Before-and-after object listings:
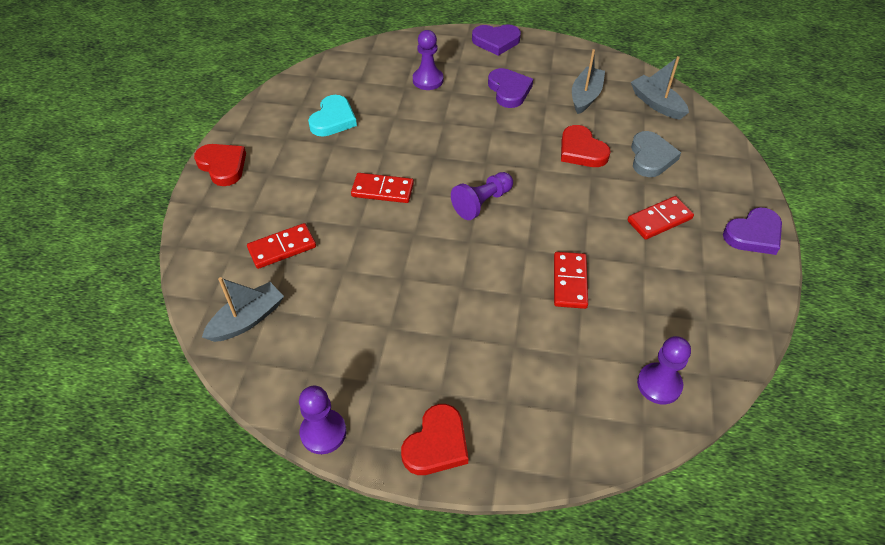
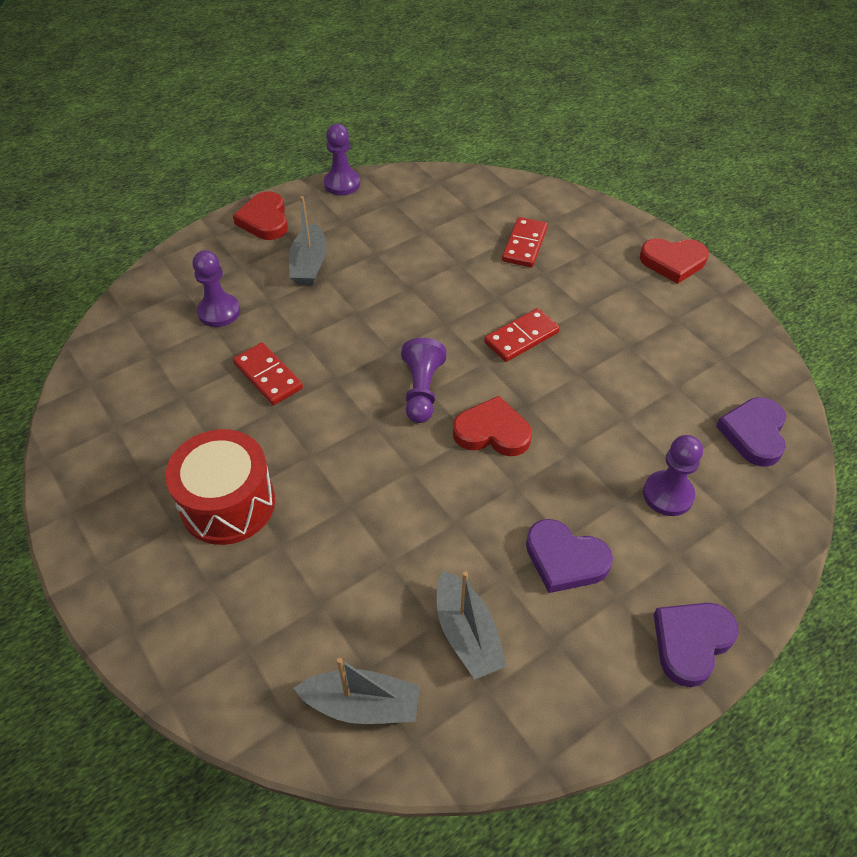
camera: 135 degrees right, 0 degrees up
(247, 319) = (474, 197): grey boat -> grey boat (309, 264)
(333, 119) = (671, 368): turquoise heart -> none
(581, 151) = (388, 533): red heart -> red heart (492, 432)
(651, 157) = (299, 590): grey heart -> none
(659, 220) = (228, 503): red domino -> red drum
(659, 384) = (129, 348): purple pawn -> purple pawn (219, 312)
(753, 234) = (108, 563): purple heart -> purple heart (754, 433)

**Description of the task**
Quote the records above exactly, leaving out any pictures.

**Output for this task**
camera: 135 degrees right, 0 degrees up
(247, 319) = (474, 197): grey boat -> grey boat (309, 264)
(333, 119) = (671, 368): turquoise heart -> none
(581, 151) = (388, 533): red heart -> red heart (492, 432)
(651, 157) = (299, 590): grey heart -> none
(659, 220) = (228, 503): red domino -> red drum
(659, 384) = (129, 348): purple pawn -> purple pawn (219, 312)
(753, 234) = (108, 563): purple heart -> purple heart (754, 433)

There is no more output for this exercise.